▸ **PROBLEM TO WORK ON**: In the listing below, find the line holding "C7: 3.3uF (plus" and the line holding "R7: 560 (STG2, VX) -> 560 (STG, VX)". Write out those two lines and all lines between, exactly, and nothing more.

▸ **EXERCISE MATERIALS**:
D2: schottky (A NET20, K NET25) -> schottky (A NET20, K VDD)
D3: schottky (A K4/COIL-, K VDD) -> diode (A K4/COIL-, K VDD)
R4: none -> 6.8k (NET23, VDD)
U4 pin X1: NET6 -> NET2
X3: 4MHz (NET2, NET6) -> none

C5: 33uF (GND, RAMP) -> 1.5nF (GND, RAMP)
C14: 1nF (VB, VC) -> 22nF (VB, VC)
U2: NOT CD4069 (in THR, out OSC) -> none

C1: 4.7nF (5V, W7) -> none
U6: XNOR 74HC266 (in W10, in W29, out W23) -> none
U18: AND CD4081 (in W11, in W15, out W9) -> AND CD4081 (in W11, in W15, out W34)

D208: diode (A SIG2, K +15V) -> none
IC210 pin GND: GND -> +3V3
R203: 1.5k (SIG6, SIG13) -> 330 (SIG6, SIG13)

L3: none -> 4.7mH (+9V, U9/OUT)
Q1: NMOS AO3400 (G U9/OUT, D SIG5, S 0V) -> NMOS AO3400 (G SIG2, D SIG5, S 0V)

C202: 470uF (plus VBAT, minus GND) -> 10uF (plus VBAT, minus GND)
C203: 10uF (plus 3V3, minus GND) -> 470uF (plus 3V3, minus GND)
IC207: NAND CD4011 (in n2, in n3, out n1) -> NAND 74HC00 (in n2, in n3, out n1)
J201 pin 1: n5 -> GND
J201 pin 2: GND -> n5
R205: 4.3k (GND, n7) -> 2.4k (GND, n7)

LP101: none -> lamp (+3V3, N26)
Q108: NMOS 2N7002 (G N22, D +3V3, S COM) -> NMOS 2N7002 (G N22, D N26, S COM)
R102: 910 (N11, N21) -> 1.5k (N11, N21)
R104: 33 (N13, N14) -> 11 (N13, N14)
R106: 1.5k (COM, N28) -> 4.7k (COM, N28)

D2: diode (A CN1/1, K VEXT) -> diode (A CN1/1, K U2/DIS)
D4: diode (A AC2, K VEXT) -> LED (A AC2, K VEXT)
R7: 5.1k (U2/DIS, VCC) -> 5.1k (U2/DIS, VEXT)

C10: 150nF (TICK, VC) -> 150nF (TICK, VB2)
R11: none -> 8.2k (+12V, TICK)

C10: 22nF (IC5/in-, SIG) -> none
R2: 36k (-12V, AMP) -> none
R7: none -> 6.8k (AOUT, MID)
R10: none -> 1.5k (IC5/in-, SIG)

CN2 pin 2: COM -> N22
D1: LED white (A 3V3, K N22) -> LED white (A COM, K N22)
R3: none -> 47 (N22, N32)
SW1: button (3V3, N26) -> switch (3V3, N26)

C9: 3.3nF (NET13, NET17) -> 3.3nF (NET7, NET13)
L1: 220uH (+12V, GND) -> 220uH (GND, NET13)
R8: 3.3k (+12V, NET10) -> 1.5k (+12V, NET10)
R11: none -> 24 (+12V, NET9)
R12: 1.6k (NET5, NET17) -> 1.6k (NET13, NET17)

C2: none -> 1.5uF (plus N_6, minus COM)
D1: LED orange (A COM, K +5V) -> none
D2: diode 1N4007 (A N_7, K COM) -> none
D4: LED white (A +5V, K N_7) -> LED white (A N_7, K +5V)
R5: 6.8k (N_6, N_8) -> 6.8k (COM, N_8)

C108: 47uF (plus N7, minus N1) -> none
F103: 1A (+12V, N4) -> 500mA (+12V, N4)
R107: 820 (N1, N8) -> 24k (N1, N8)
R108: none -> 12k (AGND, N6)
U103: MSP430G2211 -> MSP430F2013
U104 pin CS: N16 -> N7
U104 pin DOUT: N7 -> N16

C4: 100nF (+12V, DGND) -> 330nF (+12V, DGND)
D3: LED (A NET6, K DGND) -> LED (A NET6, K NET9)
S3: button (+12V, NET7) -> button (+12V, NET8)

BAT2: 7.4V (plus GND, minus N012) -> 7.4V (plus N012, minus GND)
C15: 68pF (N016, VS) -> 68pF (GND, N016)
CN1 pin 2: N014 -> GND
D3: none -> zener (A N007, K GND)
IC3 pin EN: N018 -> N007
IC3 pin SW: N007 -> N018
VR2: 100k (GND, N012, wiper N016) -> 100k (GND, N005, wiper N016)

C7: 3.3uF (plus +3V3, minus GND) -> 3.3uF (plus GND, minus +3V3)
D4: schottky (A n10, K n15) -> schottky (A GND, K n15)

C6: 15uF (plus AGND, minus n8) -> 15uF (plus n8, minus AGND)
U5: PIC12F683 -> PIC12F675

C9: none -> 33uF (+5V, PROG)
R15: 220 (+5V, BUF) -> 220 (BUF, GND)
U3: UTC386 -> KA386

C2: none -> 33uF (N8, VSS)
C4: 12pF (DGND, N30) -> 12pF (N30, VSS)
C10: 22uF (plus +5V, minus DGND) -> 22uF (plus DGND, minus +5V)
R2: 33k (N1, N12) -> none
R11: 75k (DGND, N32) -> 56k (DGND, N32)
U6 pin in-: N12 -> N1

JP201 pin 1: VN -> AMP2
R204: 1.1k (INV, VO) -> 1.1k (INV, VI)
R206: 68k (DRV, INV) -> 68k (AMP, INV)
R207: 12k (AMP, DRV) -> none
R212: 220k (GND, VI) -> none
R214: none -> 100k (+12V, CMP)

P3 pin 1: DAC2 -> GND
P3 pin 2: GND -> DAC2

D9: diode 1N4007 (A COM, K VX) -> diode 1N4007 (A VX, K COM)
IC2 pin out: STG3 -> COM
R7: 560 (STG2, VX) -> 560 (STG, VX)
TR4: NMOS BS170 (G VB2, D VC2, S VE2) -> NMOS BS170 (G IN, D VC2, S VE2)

▸ **SOLUTION**:
C7: 3.3uF (plus +3V3, minus GND) -> 3.3uF (plus GND, minus +3V3)
D4: schottky (A n10, K n15) -> schottky (A GND, K n15)

C6: 15uF (plus AGND, minus n8) -> 15uF (plus n8, minus AGND)
U5: PIC12F683 -> PIC12F675

C9: none -> 33uF (+5V, PROG)
R15: 220 (+5V, BUF) -> 220 (BUF, GND)
U3: UTC386 -> KA386

C2: none -> 33uF (N8, VSS)
C4: 12pF (DGND, N30) -> 12pF (N30, VSS)
C10: 22uF (plus +5V, minus DGND) -> 22uF (plus DGND, minus +5V)
R2: 33k (N1, N12) -> none
R11: 75k (DGND, N32) -> 56k (DGND, N32)
U6 pin in-: N12 -> N1

JP201 pin 1: VN -> AMP2
R204: 1.1k (INV, VO) -> 1.1k (INV, VI)
R206: 68k (DRV, INV) -> 68k (AMP, INV)
R207: 12k (AMP, DRV) -> none
R212: 220k (GND, VI) -> none
R214: none -> 100k (+12V, CMP)

P3 pin 1: DAC2 -> GND
P3 pin 2: GND -> DAC2

D9: diode 1N4007 (A COM, K VX) -> diode 1N4007 (A VX, K COM)
IC2 pin out: STG3 -> COM
R7: 560 (STG2, VX) -> 560 (STG, VX)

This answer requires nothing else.